TO DO: This exercise calls for the line with "(133, 256) = (691, 273): none", the line with "(603, 177) = (234, 242): blue", and all lines between them in the material below, output exactly and with no other lines.

RECORDS SUPPLIED:
######

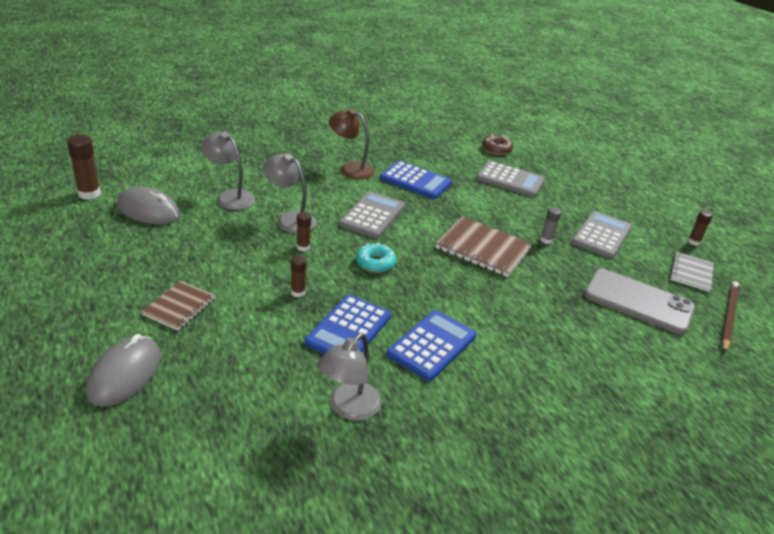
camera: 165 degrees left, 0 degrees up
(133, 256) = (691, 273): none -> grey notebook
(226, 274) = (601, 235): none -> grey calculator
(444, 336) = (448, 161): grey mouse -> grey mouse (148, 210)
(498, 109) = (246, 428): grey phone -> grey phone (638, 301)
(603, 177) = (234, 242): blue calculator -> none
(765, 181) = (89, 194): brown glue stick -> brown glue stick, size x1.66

######

FINISHED TASK:
(133, 256) = (691, 273): none -> grey notebook
(226, 274) = (601, 235): none -> grey calculator
(444, 336) = (448, 161): grey mouse -> grey mouse (148, 210)
(498, 109) = (246, 428): grey phone -> grey phone (638, 301)
(603, 177) = (234, 242): blue calculator -> none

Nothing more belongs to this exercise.